### Requirement
Count the lines in the entries below that contain the string "output", with case counting, and reply with that number alone.

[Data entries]
BEGIN
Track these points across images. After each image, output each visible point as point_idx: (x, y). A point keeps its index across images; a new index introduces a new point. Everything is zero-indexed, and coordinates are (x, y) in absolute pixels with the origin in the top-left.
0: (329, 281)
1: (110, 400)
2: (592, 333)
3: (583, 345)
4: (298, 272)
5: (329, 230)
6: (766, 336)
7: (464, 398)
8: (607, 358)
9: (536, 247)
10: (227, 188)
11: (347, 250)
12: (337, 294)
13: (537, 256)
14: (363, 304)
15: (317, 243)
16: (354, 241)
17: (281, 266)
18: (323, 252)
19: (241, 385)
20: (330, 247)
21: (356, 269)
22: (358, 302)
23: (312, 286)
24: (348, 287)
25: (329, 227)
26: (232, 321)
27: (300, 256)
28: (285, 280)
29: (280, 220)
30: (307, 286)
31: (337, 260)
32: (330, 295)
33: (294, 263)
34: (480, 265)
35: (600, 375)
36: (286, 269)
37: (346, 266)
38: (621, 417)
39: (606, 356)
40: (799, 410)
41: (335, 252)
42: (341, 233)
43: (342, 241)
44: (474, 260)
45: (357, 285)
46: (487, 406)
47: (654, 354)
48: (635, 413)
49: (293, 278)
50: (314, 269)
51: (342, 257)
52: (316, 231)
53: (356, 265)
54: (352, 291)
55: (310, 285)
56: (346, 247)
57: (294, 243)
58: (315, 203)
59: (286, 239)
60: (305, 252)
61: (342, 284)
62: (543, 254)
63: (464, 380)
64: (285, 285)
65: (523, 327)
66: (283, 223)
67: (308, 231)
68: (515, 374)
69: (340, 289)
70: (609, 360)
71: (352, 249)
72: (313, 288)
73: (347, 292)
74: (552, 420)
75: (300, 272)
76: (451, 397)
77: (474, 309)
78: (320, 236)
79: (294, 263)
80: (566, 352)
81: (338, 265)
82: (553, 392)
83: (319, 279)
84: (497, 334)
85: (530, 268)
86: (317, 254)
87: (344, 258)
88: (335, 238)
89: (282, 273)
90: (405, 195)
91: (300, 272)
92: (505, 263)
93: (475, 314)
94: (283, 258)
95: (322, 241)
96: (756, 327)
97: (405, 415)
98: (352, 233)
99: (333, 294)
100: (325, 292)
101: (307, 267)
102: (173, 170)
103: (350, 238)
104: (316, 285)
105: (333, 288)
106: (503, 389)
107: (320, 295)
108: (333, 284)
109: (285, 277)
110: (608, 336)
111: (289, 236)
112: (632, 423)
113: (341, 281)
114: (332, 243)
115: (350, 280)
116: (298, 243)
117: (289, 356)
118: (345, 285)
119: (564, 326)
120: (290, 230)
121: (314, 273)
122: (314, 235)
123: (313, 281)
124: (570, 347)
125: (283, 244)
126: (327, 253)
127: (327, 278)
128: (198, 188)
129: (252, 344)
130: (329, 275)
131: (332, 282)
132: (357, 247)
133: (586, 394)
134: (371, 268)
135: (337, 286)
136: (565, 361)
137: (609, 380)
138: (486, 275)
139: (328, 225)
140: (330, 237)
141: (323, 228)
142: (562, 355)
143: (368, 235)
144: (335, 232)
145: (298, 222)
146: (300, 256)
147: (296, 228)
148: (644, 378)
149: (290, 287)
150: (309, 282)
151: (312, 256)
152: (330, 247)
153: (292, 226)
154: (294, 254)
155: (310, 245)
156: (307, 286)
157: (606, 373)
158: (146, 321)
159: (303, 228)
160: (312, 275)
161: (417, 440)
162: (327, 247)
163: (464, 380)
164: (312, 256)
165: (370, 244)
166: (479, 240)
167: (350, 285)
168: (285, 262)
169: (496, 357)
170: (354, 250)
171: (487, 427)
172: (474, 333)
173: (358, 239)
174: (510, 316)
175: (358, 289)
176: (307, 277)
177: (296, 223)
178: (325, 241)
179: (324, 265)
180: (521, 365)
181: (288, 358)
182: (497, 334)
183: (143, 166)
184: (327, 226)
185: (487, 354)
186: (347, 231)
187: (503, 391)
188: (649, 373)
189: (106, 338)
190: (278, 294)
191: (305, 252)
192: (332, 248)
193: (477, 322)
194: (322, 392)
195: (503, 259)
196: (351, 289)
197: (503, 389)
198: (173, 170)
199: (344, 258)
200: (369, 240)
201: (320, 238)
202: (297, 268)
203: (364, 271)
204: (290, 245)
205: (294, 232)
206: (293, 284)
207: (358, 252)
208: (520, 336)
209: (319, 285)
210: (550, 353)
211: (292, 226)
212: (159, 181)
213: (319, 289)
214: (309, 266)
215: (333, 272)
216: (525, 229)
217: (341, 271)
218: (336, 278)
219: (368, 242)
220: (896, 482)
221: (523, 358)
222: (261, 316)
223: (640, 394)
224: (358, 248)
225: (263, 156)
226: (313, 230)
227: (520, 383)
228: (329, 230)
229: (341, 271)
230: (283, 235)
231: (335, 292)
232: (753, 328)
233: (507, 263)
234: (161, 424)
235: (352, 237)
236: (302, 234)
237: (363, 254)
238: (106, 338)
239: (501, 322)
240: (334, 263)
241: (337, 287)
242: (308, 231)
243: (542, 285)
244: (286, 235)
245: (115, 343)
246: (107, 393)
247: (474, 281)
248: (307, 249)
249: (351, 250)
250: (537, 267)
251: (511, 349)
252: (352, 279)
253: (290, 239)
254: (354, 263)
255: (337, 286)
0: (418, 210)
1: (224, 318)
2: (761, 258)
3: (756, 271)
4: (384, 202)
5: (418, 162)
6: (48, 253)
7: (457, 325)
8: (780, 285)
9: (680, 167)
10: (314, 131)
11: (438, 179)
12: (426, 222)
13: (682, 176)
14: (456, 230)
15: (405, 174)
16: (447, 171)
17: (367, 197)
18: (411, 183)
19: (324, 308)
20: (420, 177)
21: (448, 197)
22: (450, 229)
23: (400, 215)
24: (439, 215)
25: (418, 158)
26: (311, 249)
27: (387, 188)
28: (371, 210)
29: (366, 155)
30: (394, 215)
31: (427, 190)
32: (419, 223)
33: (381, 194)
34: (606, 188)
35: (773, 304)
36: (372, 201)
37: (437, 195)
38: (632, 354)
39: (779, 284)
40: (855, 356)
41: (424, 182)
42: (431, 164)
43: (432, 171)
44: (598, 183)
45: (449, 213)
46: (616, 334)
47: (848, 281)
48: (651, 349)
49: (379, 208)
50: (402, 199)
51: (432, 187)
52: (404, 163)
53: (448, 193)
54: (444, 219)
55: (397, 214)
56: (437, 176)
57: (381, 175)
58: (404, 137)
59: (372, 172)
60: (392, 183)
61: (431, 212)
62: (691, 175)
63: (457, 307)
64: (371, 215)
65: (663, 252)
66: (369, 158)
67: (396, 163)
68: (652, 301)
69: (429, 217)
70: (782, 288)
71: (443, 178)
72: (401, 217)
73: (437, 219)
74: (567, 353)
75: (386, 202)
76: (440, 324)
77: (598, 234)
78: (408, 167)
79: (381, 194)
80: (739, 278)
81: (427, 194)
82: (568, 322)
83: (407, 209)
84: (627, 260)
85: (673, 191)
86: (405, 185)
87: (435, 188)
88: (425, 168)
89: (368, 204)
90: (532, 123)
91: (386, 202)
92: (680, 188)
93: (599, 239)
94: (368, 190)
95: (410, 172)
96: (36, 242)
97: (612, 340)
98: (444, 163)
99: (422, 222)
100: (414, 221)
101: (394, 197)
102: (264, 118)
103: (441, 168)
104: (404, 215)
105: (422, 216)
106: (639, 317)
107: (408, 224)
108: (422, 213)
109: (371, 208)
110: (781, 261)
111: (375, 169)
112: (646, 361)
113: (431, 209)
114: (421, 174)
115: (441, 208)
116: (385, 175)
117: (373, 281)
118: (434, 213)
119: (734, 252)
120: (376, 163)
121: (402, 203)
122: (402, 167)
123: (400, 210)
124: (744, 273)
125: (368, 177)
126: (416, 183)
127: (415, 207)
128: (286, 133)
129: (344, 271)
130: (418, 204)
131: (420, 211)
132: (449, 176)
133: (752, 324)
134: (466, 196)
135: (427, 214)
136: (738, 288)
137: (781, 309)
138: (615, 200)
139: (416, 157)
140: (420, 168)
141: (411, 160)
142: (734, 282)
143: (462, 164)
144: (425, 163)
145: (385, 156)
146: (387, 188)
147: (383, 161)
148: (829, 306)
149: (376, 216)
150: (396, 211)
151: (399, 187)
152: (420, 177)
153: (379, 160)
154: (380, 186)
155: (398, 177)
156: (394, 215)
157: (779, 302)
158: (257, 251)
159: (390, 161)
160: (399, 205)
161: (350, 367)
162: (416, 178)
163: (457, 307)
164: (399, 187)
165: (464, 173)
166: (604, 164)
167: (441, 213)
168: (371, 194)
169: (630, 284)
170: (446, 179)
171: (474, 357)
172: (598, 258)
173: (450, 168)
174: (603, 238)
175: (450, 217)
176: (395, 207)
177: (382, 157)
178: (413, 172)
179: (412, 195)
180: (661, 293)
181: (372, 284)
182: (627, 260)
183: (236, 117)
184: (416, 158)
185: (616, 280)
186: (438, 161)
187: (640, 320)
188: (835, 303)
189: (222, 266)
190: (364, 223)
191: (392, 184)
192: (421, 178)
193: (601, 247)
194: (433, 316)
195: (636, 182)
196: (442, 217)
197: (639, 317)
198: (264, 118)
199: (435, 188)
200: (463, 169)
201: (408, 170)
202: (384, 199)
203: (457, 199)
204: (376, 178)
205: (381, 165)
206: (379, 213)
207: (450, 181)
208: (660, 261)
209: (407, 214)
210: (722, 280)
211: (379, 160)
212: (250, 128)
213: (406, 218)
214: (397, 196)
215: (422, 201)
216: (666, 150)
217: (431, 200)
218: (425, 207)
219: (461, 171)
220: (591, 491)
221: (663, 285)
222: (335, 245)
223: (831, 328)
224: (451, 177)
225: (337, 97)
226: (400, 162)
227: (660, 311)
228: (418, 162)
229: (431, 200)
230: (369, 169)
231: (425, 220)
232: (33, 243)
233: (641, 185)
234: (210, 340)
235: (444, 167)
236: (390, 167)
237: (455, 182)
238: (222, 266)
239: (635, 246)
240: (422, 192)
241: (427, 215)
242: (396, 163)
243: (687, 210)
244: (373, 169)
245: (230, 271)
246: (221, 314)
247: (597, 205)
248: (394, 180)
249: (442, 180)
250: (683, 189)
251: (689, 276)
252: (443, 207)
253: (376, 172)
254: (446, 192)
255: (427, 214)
END
### Response for this exercise
1